Object transformation records:

------------------------------------

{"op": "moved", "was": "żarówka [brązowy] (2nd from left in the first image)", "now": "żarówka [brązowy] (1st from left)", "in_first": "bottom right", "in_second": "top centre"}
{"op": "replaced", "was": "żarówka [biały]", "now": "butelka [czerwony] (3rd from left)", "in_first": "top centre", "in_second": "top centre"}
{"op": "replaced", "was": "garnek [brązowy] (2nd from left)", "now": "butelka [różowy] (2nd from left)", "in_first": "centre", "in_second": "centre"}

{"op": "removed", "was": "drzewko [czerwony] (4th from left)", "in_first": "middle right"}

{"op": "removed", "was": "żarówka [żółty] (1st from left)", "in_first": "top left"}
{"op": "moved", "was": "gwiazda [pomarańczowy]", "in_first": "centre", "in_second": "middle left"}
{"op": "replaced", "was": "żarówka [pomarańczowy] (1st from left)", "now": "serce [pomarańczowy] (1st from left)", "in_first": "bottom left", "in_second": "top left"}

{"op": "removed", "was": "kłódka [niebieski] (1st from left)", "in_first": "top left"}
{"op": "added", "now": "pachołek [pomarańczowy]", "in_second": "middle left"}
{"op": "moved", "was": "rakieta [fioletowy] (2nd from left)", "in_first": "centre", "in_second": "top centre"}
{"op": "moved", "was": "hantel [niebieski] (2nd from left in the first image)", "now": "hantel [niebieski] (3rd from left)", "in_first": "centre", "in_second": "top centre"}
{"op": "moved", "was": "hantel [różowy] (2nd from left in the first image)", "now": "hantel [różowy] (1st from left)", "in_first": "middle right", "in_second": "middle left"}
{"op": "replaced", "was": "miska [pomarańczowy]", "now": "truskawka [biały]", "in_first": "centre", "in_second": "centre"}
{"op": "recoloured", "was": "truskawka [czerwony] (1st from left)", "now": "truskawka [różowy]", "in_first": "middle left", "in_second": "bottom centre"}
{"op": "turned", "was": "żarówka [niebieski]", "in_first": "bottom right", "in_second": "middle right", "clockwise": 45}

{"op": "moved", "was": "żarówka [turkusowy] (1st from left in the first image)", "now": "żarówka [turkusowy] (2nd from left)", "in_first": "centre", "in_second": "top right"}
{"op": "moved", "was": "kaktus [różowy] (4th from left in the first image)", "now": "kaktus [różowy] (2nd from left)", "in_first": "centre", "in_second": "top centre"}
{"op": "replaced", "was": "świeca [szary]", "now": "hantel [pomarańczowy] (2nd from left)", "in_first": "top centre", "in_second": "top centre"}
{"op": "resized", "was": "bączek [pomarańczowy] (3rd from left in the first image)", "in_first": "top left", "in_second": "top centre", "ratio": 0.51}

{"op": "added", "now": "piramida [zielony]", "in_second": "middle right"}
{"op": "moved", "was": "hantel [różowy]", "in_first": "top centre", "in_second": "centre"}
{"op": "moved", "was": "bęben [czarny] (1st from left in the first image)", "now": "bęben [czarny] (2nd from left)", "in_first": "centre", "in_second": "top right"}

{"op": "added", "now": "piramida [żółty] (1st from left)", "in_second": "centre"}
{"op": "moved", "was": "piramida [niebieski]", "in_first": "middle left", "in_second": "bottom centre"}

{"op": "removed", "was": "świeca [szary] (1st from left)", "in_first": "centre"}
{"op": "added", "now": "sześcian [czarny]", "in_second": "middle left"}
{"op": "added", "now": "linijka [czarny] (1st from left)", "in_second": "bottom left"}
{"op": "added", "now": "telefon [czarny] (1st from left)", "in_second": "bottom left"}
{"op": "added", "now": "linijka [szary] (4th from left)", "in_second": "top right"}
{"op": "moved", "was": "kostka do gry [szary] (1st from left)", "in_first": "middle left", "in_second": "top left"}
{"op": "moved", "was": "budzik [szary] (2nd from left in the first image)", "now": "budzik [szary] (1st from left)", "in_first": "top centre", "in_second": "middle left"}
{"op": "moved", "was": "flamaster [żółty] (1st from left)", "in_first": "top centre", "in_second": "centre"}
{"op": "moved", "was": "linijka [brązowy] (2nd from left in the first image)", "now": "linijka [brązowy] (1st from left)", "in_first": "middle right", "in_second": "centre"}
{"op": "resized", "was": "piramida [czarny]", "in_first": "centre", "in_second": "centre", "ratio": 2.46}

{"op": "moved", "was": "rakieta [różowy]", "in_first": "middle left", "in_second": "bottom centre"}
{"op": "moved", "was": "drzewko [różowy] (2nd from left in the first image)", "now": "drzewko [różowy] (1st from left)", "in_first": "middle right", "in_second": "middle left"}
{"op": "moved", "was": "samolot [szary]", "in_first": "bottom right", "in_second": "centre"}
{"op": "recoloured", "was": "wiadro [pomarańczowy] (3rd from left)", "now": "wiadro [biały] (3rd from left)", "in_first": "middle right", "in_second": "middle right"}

------------------------------------

**Task to carry out**
Restate word for word only the lines running from the beginning of the data to the line holding "[czerwony] (3rd from", both included.

**Exercise output**
{"op": "moved", "was": "żarówka [brązowy] (2nd from left in the first image)", "now": "żarówka [brązowy] (1st from left)", "in_first": "bottom right", "in_second": "top centre"}
{"op": "replaced", "was": "żarówka [biały]", "now": "butelka [czerwony] (3rd from left)", "in_first": "top centre", "in_second": "top centre"}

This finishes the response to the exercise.